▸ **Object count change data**

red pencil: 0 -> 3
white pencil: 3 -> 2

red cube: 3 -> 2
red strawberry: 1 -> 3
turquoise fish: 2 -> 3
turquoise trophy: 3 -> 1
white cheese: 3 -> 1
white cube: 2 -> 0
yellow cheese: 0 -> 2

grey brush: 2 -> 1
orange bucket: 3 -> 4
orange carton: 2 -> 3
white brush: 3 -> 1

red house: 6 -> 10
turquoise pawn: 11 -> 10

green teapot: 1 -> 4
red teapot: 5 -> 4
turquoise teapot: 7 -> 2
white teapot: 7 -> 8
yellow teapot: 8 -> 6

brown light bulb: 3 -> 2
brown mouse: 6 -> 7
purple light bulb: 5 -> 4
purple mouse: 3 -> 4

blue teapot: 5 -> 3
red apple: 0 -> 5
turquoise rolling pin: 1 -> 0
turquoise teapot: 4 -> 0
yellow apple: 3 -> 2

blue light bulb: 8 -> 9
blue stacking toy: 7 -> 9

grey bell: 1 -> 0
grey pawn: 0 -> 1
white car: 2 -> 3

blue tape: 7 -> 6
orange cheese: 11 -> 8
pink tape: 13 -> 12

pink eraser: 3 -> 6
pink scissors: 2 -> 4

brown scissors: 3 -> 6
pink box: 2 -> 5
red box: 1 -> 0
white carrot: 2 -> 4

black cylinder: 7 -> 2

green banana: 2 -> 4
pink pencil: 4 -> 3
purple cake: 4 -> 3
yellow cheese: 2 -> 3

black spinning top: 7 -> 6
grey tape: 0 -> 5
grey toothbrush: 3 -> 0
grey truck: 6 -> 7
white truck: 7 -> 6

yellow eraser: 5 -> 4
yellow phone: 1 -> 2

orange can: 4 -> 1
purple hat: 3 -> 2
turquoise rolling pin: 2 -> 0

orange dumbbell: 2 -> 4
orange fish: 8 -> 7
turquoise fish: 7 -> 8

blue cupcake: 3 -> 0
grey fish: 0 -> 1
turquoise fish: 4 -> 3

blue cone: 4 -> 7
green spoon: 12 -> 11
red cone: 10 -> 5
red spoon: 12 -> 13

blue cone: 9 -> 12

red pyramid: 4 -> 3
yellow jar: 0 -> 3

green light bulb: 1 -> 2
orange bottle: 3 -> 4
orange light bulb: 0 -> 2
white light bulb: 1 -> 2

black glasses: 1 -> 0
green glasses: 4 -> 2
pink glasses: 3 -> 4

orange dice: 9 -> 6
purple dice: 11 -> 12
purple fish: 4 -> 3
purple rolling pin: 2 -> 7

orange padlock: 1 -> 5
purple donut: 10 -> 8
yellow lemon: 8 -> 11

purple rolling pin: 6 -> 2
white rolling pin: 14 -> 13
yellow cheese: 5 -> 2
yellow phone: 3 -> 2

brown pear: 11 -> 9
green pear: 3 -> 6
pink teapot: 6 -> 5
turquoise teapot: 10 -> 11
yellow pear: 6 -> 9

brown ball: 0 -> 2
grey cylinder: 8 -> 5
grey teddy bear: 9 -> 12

▸ **Problem to solve**
Nothing in the records above may be left out when you repeat them exactly.

▸ **Result of this exercise**
red pencil: 0 -> 3
white pencil: 3 -> 2

red cube: 3 -> 2
red strawberry: 1 -> 3
turquoise fish: 2 -> 3
turquoise trophy: 3 -> 1
white cheese: 3 -> 1
white cube: 2 -> 0
yellow cheese: 0 -> 2

grey brush: 2 -> 1
orange bucket: 3 -> 4
orange carton: 2 -> 3
white brush: 3 -> 1

red house: 6 -> 10
turquoise pawn: 11 -> 10

green teapot: 1 -> 4
red teapot: 5 -> 4
turquoise teapot: 7 -> 2
white teapot: 7 -> 8
yellow teapot: 8 -> 6

brown light bulb: 3 -> 2
brown mouse: 6 -> 7
purple light bulb: 5 -> 4
purple mouse: 3 -> 4

blue teapot: 5 -> 3
red apple: 0 -> 5
turquoise rolling pin: 1 -> 0
turquoise teapot: 4 -> 0
yellow apple: 3 -> 2

blue light bulb: 8 -> 9
blue stacking toy: 7 -> 9

grey bell: 1 -> 0
grey pawn: 0 -> 1
white car: 2 -> 3

blue tape: 7 -> 6
orange cheese: 11 -> 8
pink tape: 13 -> 12

pink eraser: 3 -> 6
pink scissors: 2 -> 4

brown scissors: 3 -> 6
pink box: 2 -> 5
red box: 1 -> 0
white carrot: 2 -> 4

black cylinder: 7 -> 2

green banana: 2 -> 4
pink pencil: 4 -> 3
purple cake: 4 -> 3
yellow cheese: 2 -> 3

black spinning top: 7 -> 6
grey tape: 0 -> 5
grey toothbrush: 3 -> 0
grey truck: 6 -> 7
white truck: 7 -> 6

yellow eraser: 5 -> 4
yellow phone: 1 -> 2

orange can: 4 -> 1
purple hat: 3 -> 2
turquoise rolling pin: 2 -> 0

orange dumbbell: 2 -> 4
orange fish: 8 -> 7
turquoise fish: 7 -> 8

blue cupcake: 3 -> 0
grey fish: 0 -> 1
turquoise fish: 4 -> 3

blue cone: 4 -> 7
green spoon: 12 -> 11
red cone: 10 -> 5
red spoon: 12 -> 13

blue cone: 9 -> 12

red pyramid: 4 -> 3
yellow jar: 0 -> 3

green light bulb: 1 -> 2
orange bottle: 3 -> 4
orange light bulb: 0 -> 2
white light bulb: 1 -> 2

black glasses: 1 -> 0
green glasses: 4 -> 2
pink glasses: 3 -> 4

orange dice: 9 -> 6
purple dice: 11 -> 12
purple fish: 4 -> 3
purple rolling pin: 2 -> 7

orange padlock: 1 -> 5
purple donut: 10 -> 8
yellow lemon: 8 -> 11

purple rolling pin: 6 -> 2
white rolling pin: 14 -> 13
yellow cheese: 5 -> 2
yellow phone: 3 -> 2

brown pear: 11 -> 9
green pear: 3 -> 6
pink teapot: 6 -> 5
turquoise teapot: 10 -> 11
yellow pear: 6 -> 9

brown ball: 0 -> 2
grey cylinder: 8 -> 5
grey teddy bear: 9 -> 12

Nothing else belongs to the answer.